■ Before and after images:
┏━━

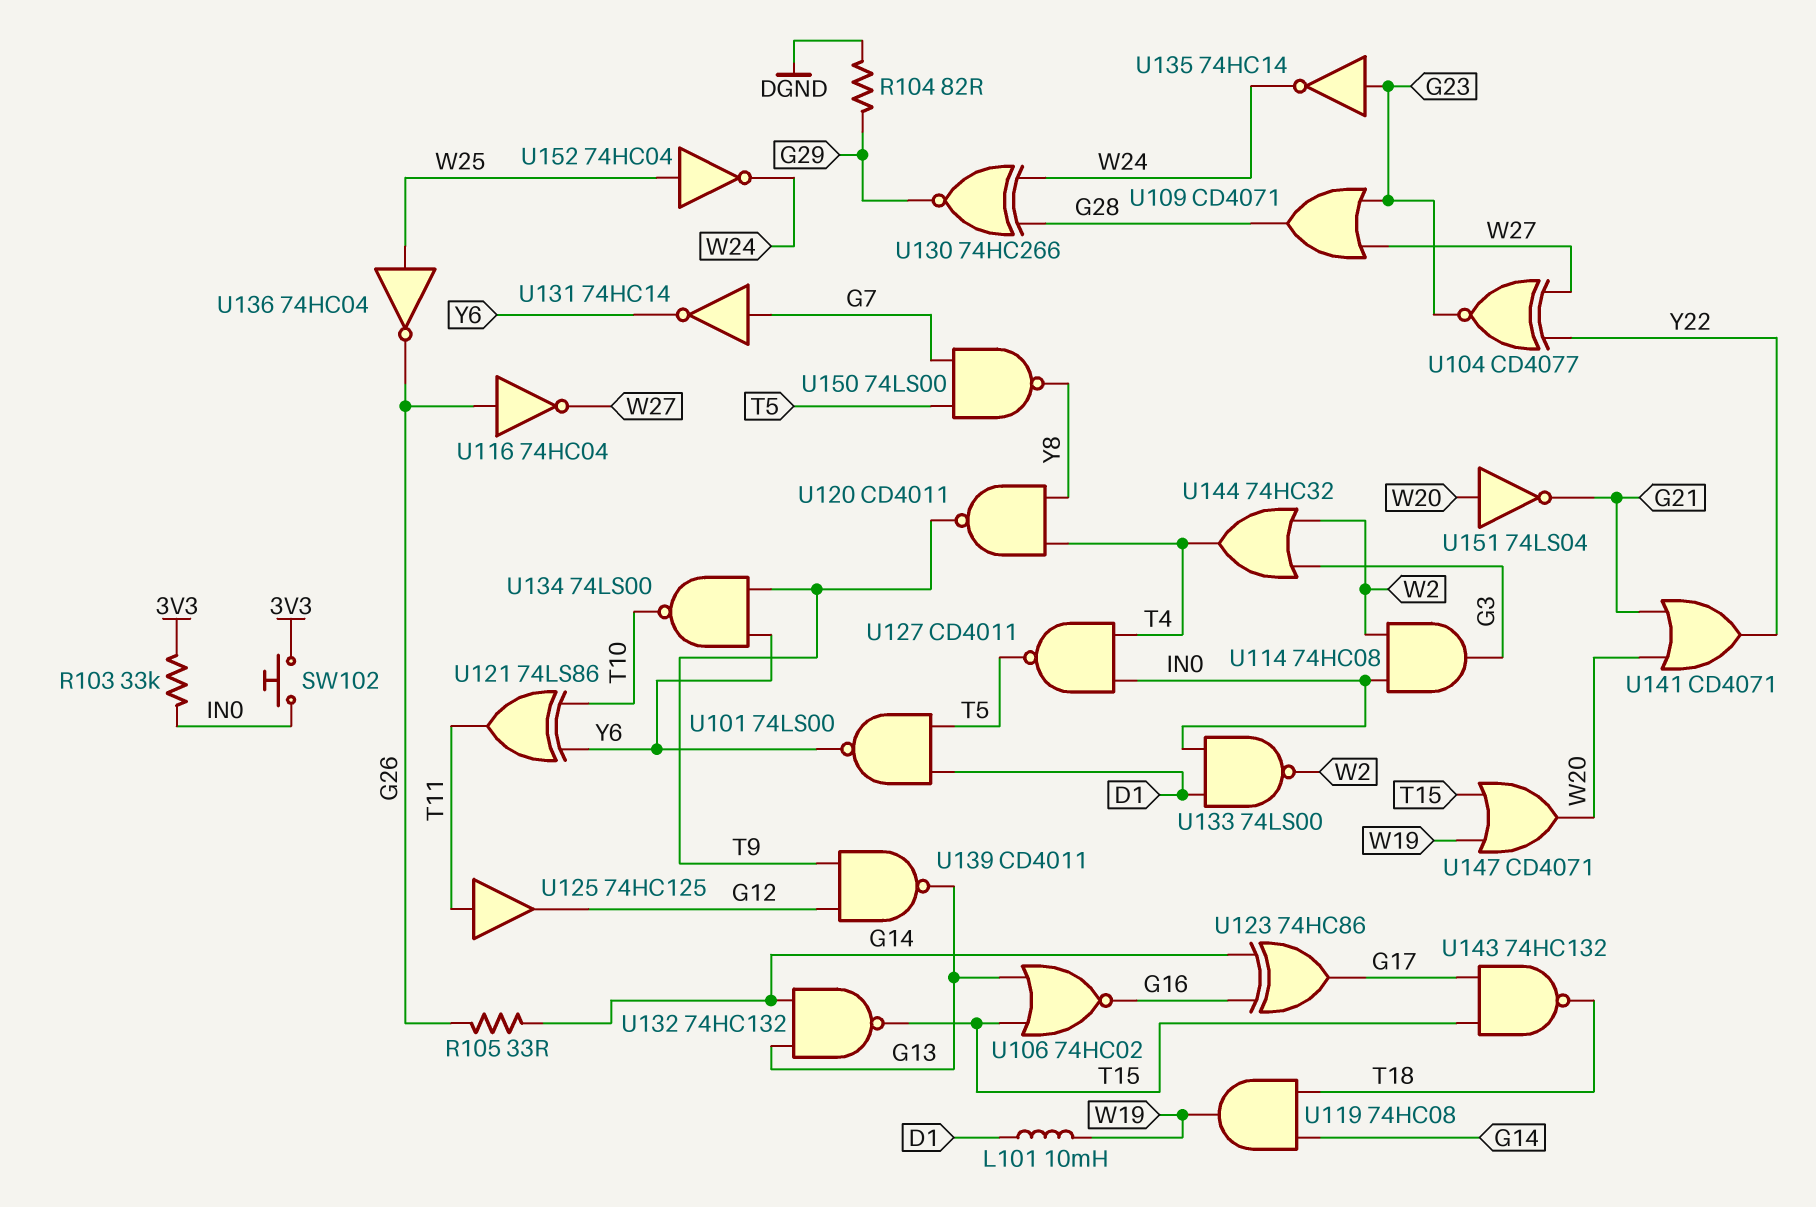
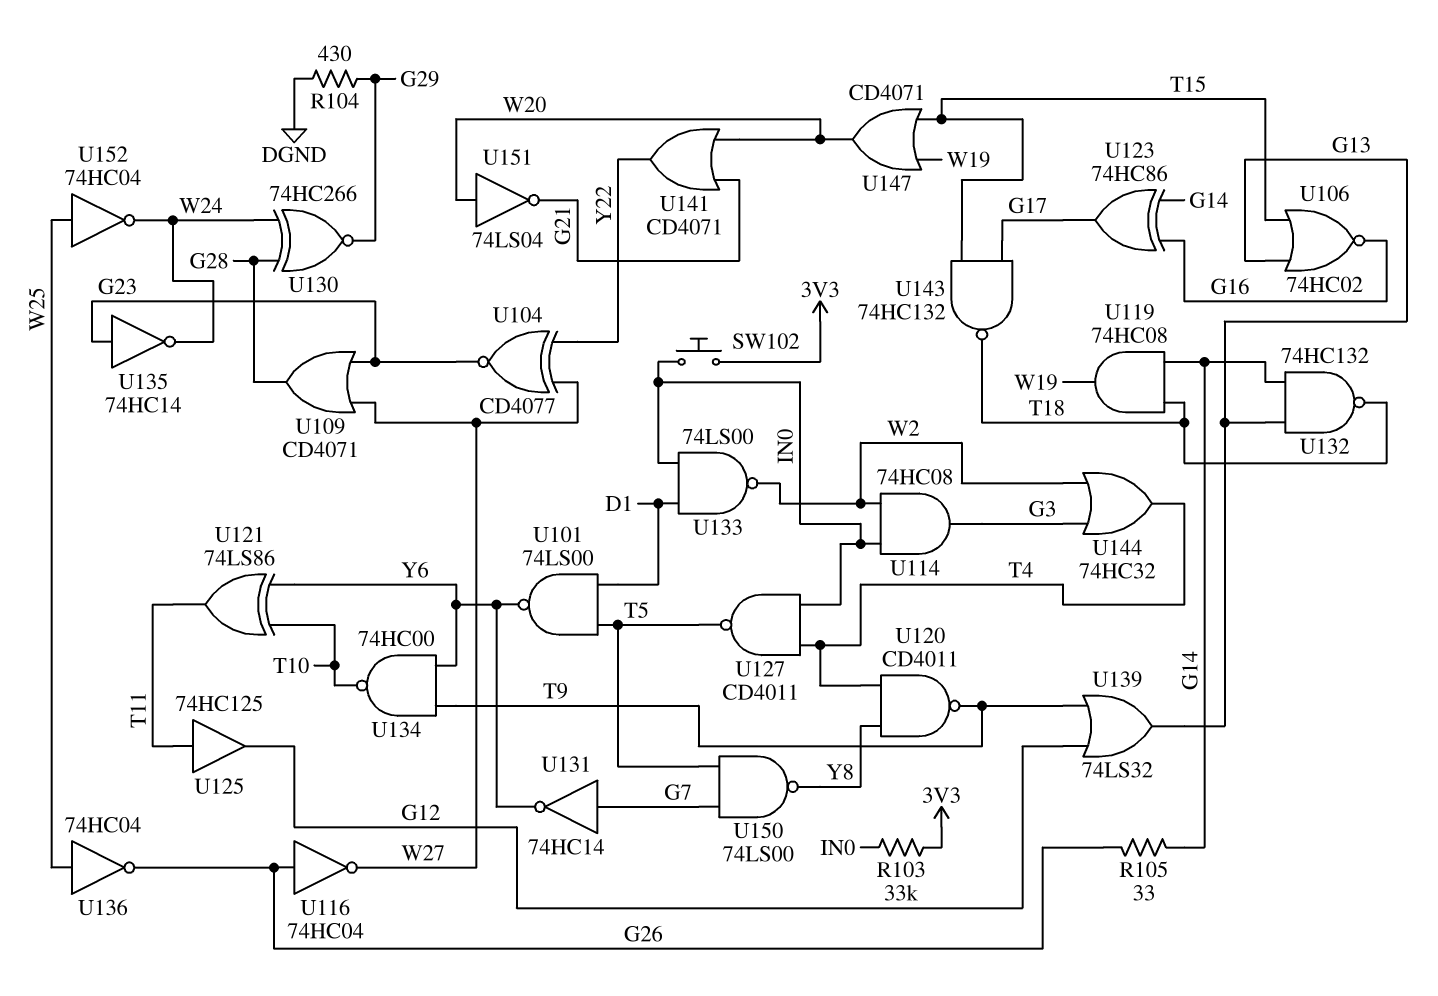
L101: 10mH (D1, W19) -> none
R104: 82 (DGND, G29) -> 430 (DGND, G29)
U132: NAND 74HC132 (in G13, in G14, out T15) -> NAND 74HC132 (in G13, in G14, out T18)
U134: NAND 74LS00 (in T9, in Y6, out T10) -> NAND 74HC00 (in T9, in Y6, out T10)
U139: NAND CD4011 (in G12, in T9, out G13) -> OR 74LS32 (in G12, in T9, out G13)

┗━━

■ Exercise brief:
Print only the lines running from the one with "U132: NAND 74HC132" to the final line of the data above, each exactly as it appears.

■ Result of the task:
U132: NAND 74HC132 (in G13, in G14, out T15) -> NAND 74HC132 (in G13, in G14, out T18)
U134: NAND 74LS00 (in T9, in Y6, out T10) -> NAND 74HC00 (in T9, in Y6, out T10)
U139: NAND CD4011 (in G12, in T9, out G13) -> OR 74LS32 (in G12, in T9, out G13)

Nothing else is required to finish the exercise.